No picture belongs in the copy. Repeat each line below exactly.

[SOURCE RECORDS]:
-=-=-

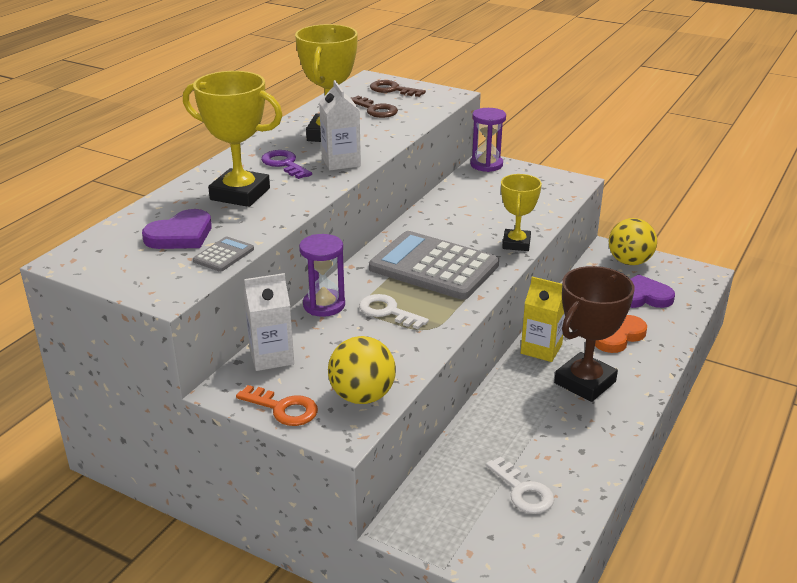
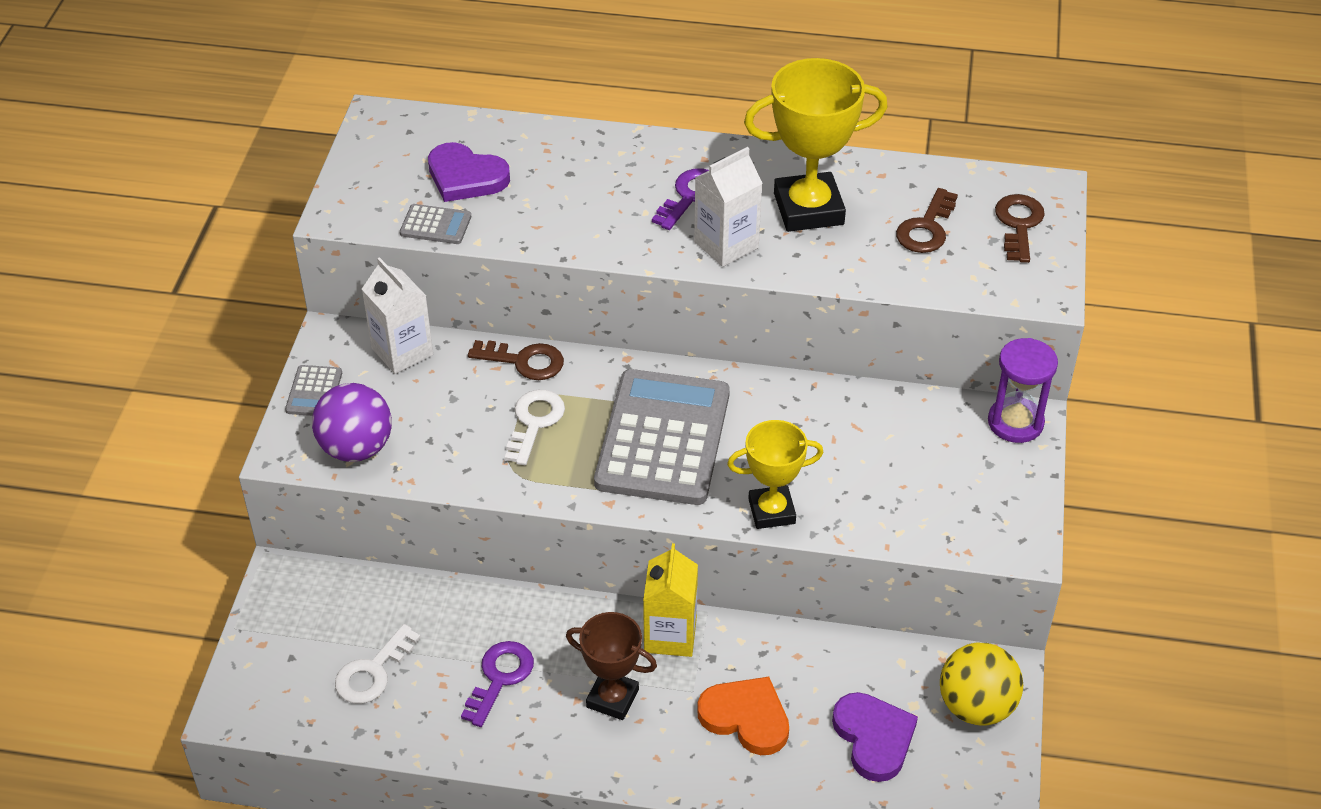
camera: 70 degrees right, 15 degrees up
(240, 194) = (588, 187): yellow trophy -> none
(283, 408) = (314, 392): orange key -> grey calculator
(324, 305) = (524, 361): purple hourglass -> brown key
(362, 396) = (356, 448): yellow ball -> purple ball
(551, 428) = (500, 678): none -> purple key
(585, 382) = (612, 698): brown trophy -> brown trophy, size x0.63

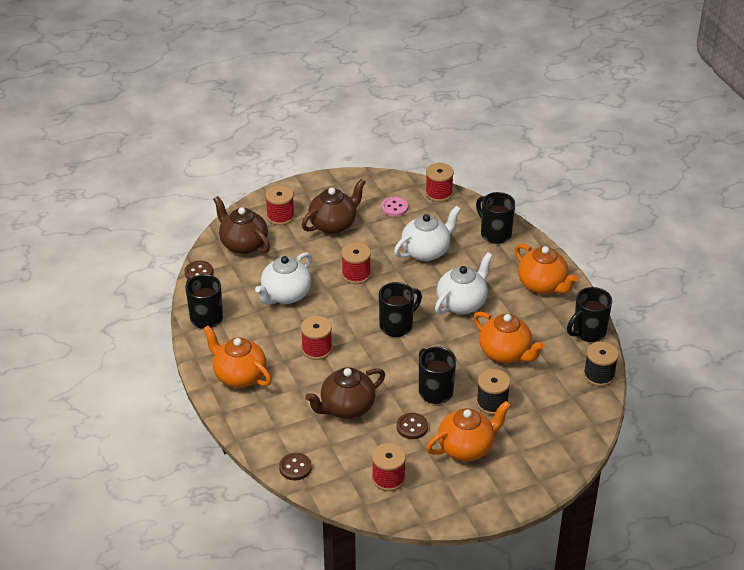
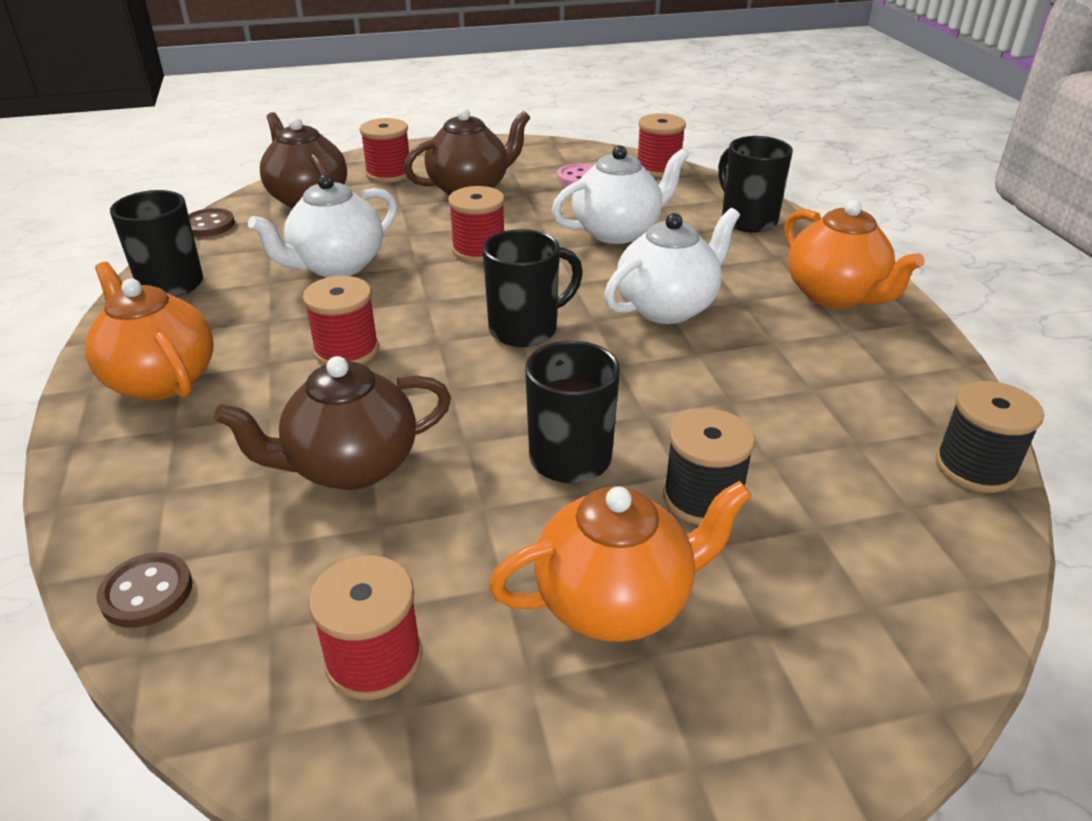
camera: 10 degrees right, 5 degrees down
(412, 427) = (488, 529): brown button -> none
(506, 353) = (748, 400): orange teapot -> none
(588, 332) = (938, 381): black mug -> none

-=-=-

[RESULT]:
camera: 70 degrees right, 15 degrees up
(240, 194) = (588, 187): yellow trophy -> none
(283, 408) = (314, 392): orange key -> grey calculator
(324, 305) = (524, 361): purple hourglass -> brown key
(362, 396) = (356, 448): yellow ball -> purple ball
(551, 428) = (500, 678): none -> purple key
(585, 382) = (612, 698): brown trophy -> brown trophy, size x0.63

camera: 10 degrees right, 5 degrees down
(412, 427) = (488, 529): brown button -> none
(506, 353) = (748, 400): orange teapot -> none
(588, 332) = (938, 381): black mug -> none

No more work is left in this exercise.